● Task to carry out: Every record is to be duplicated exactly as it reads, without its images.

(Records from a collection)
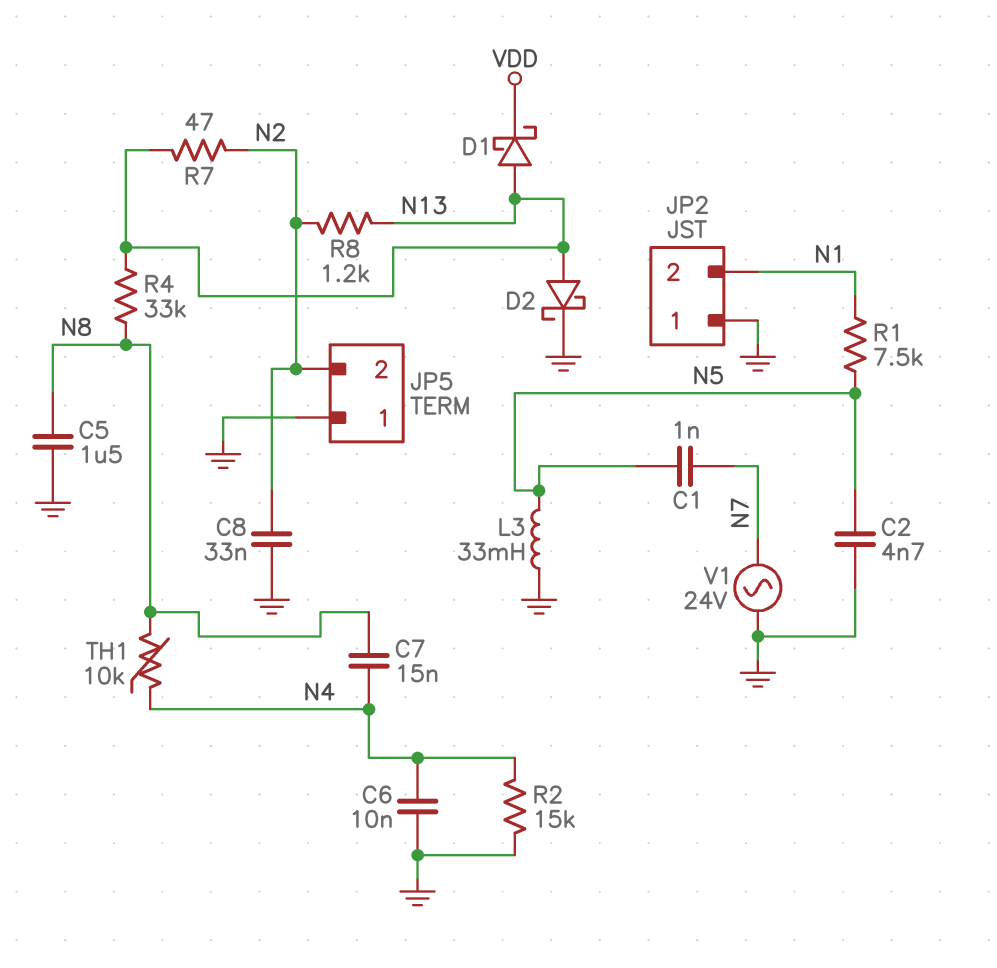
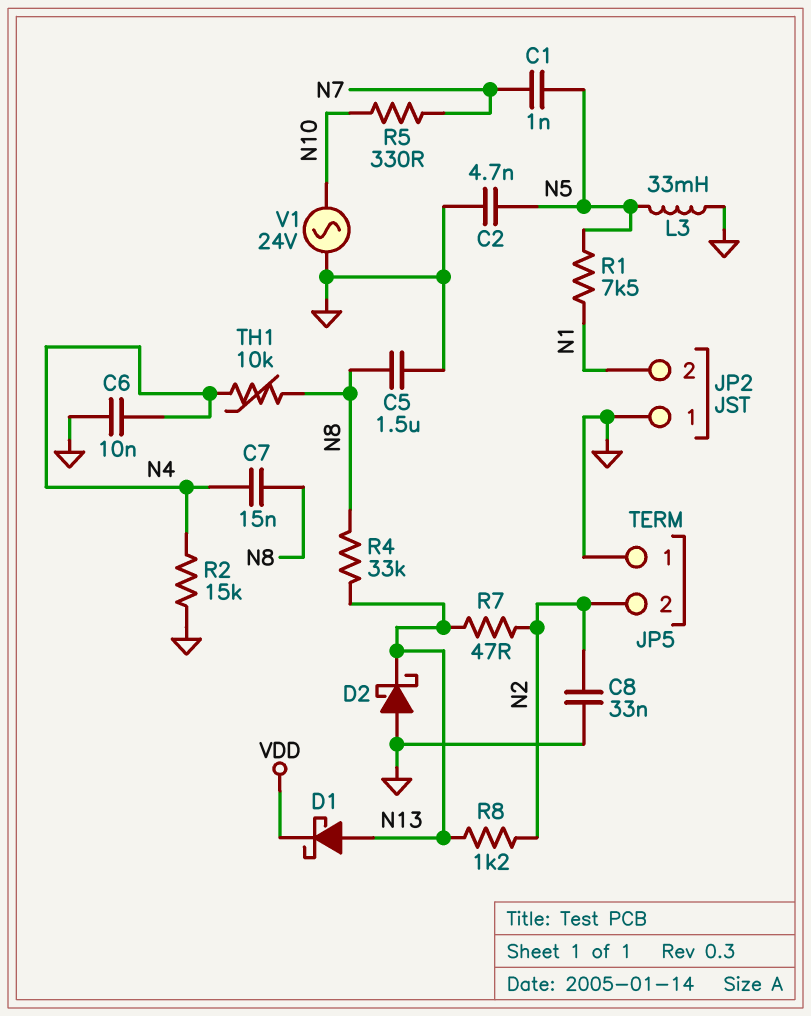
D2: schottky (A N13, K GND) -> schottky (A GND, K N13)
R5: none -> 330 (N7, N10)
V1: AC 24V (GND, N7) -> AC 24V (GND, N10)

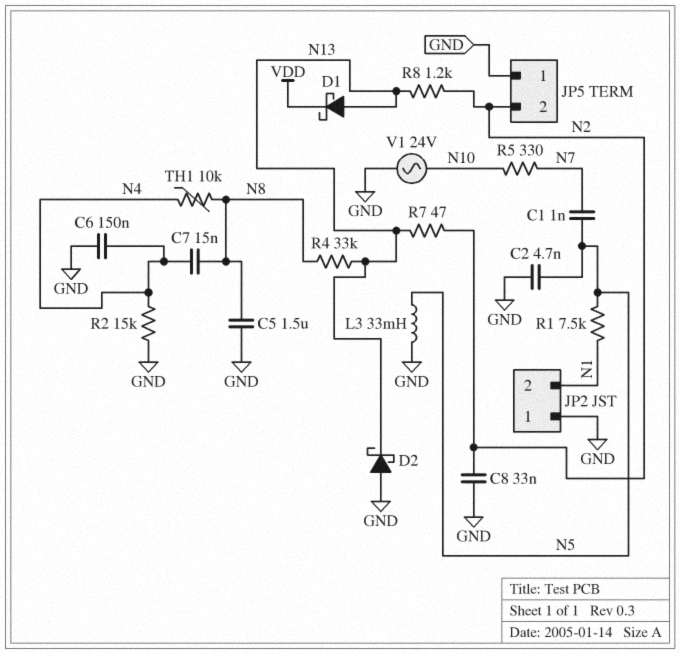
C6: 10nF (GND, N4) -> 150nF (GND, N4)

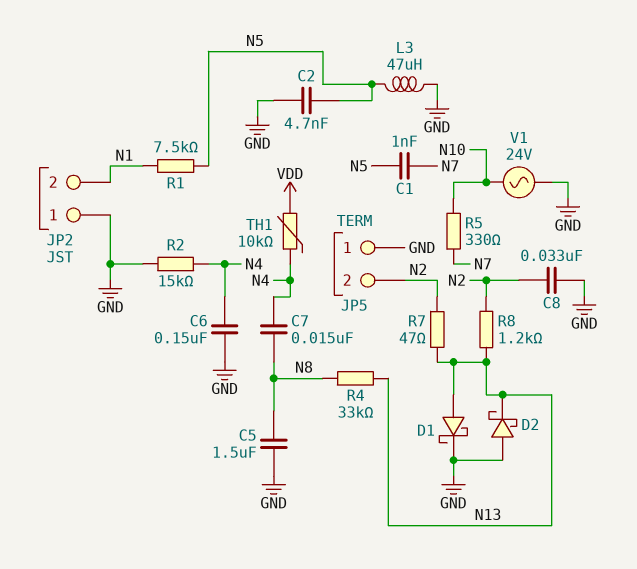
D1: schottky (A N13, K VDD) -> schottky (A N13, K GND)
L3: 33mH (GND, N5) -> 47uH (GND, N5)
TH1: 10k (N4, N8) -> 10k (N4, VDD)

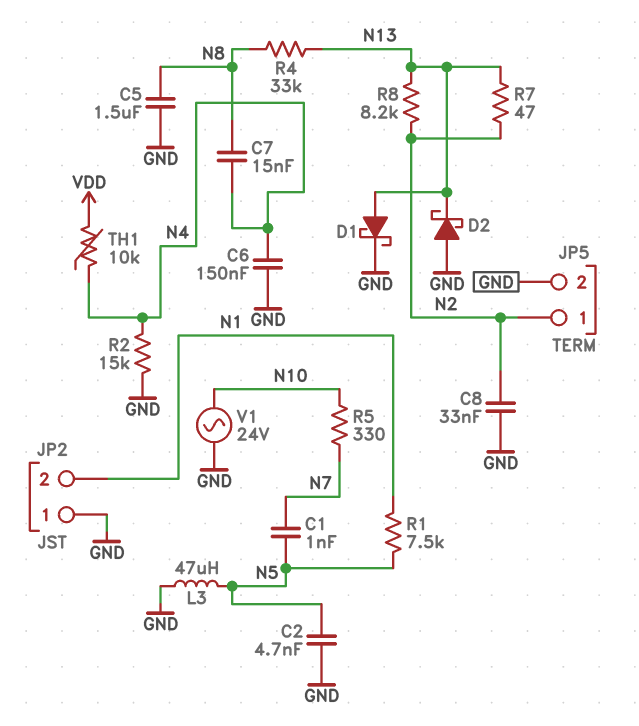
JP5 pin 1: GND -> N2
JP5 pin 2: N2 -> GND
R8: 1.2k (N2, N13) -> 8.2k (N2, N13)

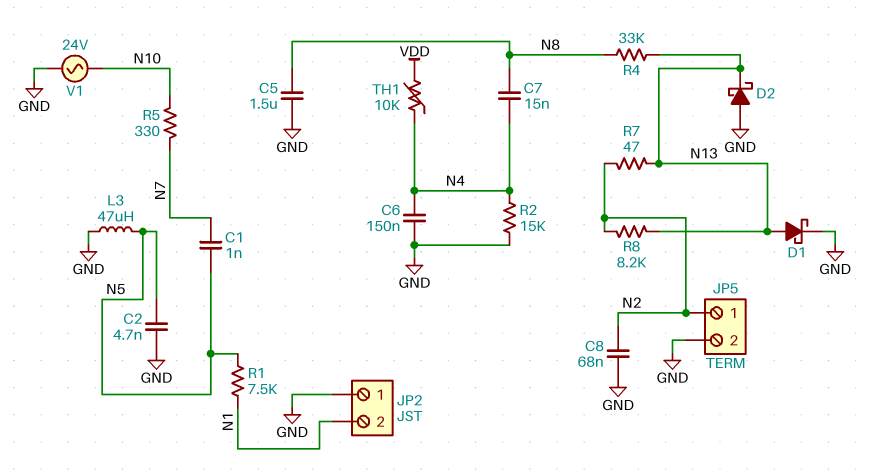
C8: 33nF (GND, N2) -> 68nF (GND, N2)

● Answer area:
D2: schottky (A N13, K GND) -> schottky (A GND, K N13)
R5: none -> 330 (N7, N10)
V1: AC 24V (GND, N7) -> AC 24V (GND, N10)

C6: 10nF (GND, N4) -> 150nF (GND, N4)

D1: schottky (A N13, K VDD) -> schottky (A N13, K GND)
L3: 33mH (GND, N5) -> 47uH (GND, N5)
TH1: 10k (N4, N8) -> 10k (N4, VDD)

JP5 pin 1: GND -> N2
JP5 pin 2: N2 -> GND
R8: 1.2k (N2, N13) -> 8.2k (N2, N13)

C8: 33nF (GND, N2) -> 68nF (GND, N2)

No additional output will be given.